● THE PROBLEM
Set down the full listing exactly, character for character.

● SOURCE DATA
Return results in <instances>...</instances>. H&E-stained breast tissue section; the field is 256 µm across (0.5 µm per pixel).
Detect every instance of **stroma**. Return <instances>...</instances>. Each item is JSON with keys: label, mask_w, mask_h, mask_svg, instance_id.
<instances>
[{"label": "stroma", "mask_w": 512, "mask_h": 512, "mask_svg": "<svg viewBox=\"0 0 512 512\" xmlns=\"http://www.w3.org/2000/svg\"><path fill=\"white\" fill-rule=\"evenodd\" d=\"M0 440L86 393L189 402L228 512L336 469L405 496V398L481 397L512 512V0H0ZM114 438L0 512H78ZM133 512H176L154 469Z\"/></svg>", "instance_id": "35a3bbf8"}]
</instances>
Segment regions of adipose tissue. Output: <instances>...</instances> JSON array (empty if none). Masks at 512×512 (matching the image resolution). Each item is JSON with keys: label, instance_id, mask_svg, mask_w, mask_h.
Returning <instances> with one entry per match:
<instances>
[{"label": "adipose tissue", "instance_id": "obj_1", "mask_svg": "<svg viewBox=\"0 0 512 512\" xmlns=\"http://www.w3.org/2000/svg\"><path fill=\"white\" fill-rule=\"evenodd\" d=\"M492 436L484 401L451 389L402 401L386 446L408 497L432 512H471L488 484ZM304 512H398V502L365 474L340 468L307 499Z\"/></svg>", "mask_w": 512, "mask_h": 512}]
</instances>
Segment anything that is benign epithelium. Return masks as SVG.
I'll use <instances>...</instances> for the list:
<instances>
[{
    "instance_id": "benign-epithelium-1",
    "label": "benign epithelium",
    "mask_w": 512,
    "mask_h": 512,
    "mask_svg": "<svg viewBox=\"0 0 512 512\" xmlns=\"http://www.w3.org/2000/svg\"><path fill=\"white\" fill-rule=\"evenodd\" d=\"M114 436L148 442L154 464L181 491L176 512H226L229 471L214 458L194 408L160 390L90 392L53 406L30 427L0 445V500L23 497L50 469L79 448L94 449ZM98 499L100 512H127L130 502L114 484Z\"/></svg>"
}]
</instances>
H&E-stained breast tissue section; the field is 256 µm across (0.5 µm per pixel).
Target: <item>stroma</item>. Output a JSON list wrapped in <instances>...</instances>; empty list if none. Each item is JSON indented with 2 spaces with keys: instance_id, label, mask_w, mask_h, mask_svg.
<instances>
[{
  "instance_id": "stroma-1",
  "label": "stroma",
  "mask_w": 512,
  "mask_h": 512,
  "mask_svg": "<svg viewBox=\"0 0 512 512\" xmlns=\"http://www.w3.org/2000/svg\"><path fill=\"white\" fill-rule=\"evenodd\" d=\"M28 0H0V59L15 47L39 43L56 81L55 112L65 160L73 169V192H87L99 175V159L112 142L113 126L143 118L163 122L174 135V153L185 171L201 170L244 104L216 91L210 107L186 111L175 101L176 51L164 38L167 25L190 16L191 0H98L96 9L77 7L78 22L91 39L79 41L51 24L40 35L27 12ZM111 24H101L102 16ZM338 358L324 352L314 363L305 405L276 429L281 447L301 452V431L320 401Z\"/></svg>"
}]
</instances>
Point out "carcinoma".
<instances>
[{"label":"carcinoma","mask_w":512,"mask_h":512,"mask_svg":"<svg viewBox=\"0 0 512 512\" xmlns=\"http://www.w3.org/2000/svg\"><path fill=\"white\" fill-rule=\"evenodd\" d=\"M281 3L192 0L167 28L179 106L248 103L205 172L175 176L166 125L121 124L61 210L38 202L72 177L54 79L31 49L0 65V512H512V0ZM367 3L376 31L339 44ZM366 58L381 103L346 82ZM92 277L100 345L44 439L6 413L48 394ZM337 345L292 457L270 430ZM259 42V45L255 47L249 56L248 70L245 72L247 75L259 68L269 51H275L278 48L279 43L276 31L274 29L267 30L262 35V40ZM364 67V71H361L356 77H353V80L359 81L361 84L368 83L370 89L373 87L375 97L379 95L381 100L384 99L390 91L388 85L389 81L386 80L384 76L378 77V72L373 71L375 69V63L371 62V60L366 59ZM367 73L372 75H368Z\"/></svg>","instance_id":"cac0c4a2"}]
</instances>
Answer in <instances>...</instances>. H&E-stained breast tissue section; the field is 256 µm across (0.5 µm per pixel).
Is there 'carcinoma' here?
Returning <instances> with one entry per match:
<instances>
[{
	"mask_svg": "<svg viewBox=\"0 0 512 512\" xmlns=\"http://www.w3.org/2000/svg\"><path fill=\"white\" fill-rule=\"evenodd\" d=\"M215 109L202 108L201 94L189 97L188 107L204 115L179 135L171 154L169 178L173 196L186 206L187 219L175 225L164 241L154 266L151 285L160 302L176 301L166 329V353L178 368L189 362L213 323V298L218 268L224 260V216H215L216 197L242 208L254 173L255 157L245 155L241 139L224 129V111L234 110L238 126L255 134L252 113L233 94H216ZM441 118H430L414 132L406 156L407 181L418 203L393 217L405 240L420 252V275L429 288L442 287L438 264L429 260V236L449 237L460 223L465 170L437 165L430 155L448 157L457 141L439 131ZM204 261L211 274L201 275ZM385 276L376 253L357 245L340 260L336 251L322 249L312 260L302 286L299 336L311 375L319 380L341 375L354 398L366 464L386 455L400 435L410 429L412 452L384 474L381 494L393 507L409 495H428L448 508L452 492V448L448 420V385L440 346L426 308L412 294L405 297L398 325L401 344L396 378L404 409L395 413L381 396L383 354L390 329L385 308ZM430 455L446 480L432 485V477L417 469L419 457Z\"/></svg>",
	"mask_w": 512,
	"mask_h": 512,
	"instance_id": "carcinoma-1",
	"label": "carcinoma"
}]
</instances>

● RESULT FOR THIS EXERCISE
Return results in <instances>...</instances>. H&E-stained breast tissue section; the field is 256 µm across (0.5 µm per pixel).
Detect every instance of **stroma**. Return <instances>...</instances>. Each item is JSON with keys: label, mask_w, mask_h, mask_svg, instance_id.
<instances>
[{"label": "stroma", "mask_w": 512, "mask_h": 512, "mask_svg": "<svg viewBox=\"0 0 512 512\" xmlns=\"http://www.w3.org/2000/svg\"><path fill=\"white\" fill-rule=\"evenodd\" d=\"M0 440L86 393L189 402L228 512L336 469L405 496V398L481 397L512 512V0H0ZM114 438L0 512H78ZM133 512H176L154 469Z\"/></svg>", "instance_id": "35a3bbf8"}]
</instances>
Segment regions of adipose tissue. Output: <instances>...</instances> JSON array (empty if none). Masks at 512×512 (matching the image resolution). Each item is JSON with keys: label, instance_id, mask_svg, mask_w, mask_h.
Returning <instances> with one entry per match:
<instances>
[{"label": "adipose tissue", "instance_id": "obj_1", "mask_svg": "<svg viewBox=\"0 0 512 512\" xmlns=\"http://www.w3.org/2000/svg\"><path fill=\"white\" fill-rule=\"evenodd\" d=\"M492 436L484 401L451 389L402 401L386 446L408 497L432 512H471L488 484ZM304 512H398V502L365 474L340 468L307 499Z\"/></svg>", "mask_w": 512, "mask_h": 512}]
</instances>
Segment anything that is benign epithelium. Return masks as SVG.
I'll use <instances>...</instances> for the list:
<instances>
[{
    "instance_id": "benign-epithelium-1",
    "label": "benign epithelium",
    "mask_w": 512,
    "mask_h": 512,
    "mask_svg": "<svg viewBox=\"0 0 512 512\" xmlns=\"http://www.w3.org/2000/svg\"><path fill=\"white\" fill-rule=\"evenodd\" d=\"M114 436L148 442L154 464L181 491L176 512H226L229 471L214 458L194 408L160 390L90 392L53 406L30 427L0 445V500L23 497L50 469L79 448L94 449ZM98 499L100 512H127L130 502L114 484Z\"/></svg>"
}]
</instances>
H&E-stained breast tissue section; the field is 256 µm across (0.5 µm per pixel).
Target: <item>stroma</item>. Output a JSON list wrapped in <instances>...</instances>; empty list if none. Each item is JSON indented with 2 spaces with keys: instance_id, label, mask_w, mask_h, mask_svg.
<instances>
[{
  "instance_id": "stroma-1",
  "label": "stroma",
  "mask_w": 512,
  "mask_h": 512,
  "mask_svg": "<svg viewBox=\"0 0 512 512\" xmlns=\"http://www.w3.org/2000/svg\"><path fill=\"white\" fill-rule=\"evenodd\" d=\"M28 0H0V59L15 47L39 43L56 81L55 112L65 160L73 169V192H87L99 175V159L112 142L113 126L143 118L163 122L174 135V153L185 171L201 170L244 104L216 91L210 107L186 111L175 101L176 51L164 38L167 25L190 16L191 0H98L96 9L77 7L78 22L91 39L79 41L51 24L40 35L27 12ZM111 24H101L102 16ZM338 358L324 352L314 363L305 405L276 429L281 447L301 452V431L320 401Z\"/></svg>"
}]
</instances>
Point out "carcinoma".
<instances>
[{"label":"carcinoma","mask_w":512,"mask_h":512,"mask_svg":"<svg viewBox=\"0 0 512 512\" xmlns=\"http://www.w3.org/2000/svg\"><path fill=\"white\" fill-rule=\"evenodd\" d=\"M281 3L192 0L167 28L179 106L248 103L205 172L175 176L166 125L121 124L61 210L38 202L72 177L54 79L31 49L0 65V512H512V0ZM367 3L376 31L339 44ZM366 58L381 103L346 82ZM92 277L100 345L44 439L6 413L48 394ZM337 345L292 457L270 430ZM259 42V45L255 47L249 56L248 70L245 72L247 75L259 68L269 51H275L278 48L279 43L276 31L274 29L267 30L262 35V40ZM364 67V71H361L356 77H353V80L359 81L361 84L368 83L370 89L373 87L375 97L379 95L381 100L384 99L390 91L388 85L389 81L386 80L384 76L378 77V72L373 71L375 69V63L371 62V60L366 59ZM367 73L372 75H368Z\"/></svg>","instance_id":"cac0c4a2"}]
</instances>
Answer in <instances>...</instances>. H&E-stained breast tissue section; the field is 256 µm across (0.5 µm per pixel).
Is there 'carcinoma' here?
Returning <instances> with one entry per match:
<instances>
[{
	"mask_svg": "<svg viewBox=\"0 0 512 512\" xmlns=\"http://www.w3.org/2000/svg\"><path fill=\"white\" fill-rule=\"evenodd\" d=\"M215 109L202 108L201 94L189 97L188 107L204 115L179 135L171 154L169 178L173 196L186 206L187 219L175 225L164 241L154 266L151 285L160 302L176 301L166 329V353L178 368L189 362L213 323V298L218 268L224 260V216H215L216 197L242 208L254 173L255 157L245 155L241 139L224 129V111L234 110L238 126L255 134L252 113L233 94H216ZM441 118H430L414 132L406 156L407 181L418 203L393 217L405 240L420 252V275L429 288L442 287L438 264L429 260V236L449 237L460 223L465 170L437 165L430 155L448 157L457 141L439 131ZM204 261L211 274L201 275ZM385 276L376 253L357 245L340 260L336 251L322 249L312 260L302 286L299 336L311 375L319 380L341 375L354 398L366 464L386 455L400 435L410 429L412 452L384 474L381 494L393 507L409 495H428L448 508L452 492V448L448 420V385L440 346L426 308L412 294L405 297L398 325L401 344L396 378L404 409L395 413L381 396L383 354L390 329L385 308ZM430 455L446 480L432 485V477L417 469L419 457Z\"/></svg>",
	"mask_w": 512,
	"mask_h": 512,
	"instance_id": "carcinoma-1",
	"label": "carcinoma"
}]
</instances>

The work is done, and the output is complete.